• **Directions**
For this exercise, print the records below verbatim.

• **Data extract**
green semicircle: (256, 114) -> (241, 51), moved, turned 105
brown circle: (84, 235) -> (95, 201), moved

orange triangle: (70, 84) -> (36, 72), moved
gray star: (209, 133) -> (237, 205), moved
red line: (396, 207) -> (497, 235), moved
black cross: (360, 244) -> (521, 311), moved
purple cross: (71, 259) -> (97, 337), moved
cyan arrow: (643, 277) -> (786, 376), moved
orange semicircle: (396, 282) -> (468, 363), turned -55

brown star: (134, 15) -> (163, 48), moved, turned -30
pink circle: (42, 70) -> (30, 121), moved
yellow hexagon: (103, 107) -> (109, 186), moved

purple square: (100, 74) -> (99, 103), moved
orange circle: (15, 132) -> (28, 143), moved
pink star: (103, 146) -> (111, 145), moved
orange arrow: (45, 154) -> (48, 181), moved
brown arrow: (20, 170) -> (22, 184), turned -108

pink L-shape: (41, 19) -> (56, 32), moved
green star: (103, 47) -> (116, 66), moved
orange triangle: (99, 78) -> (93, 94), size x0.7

• **Written answer**
green semicircle: (256, 114) -> (241, 51), moved, turned 105
brown circle: (84, 235) -> (95, 201), moved

orange triangle: (70, 84) -> (36, 72), moved
gray star: (209, 133) -> (237, 205), moved
red line: (396, 207) -> (497, 235), moved
black cross: (360, 244) -> (521, 311), moved
purple cross: (71, 259) -> (97, 337), moved
cyan arrow: (643, 277) -> (786, 376), moved
orange semicircle: (396, 282) -> (468, 363), turned -55

brown star: (134, 15) -> (163, 48), moved, turned -30
pink circle: (42, 70) -> (30, 121), moved
yellow hexagon: (103, 107) -> (109, 186), moved

purple square: (100, 74) -> (99, 103), moved
orange circle: (15, 132) -> (28, 143), moved
pink star: (103, 146) -> (111, 145), moved
orange arrow: (45, 154) -> (48, 181), moved
brown arrow: (20, 170) -> (22, 184), turned -108

pink L-shape: (41, 19) -> (56, 32), moved
green star: (103, 47) -> (116, 66), moved
orange triangle: (99, 78) -> (93, 94), size x0.7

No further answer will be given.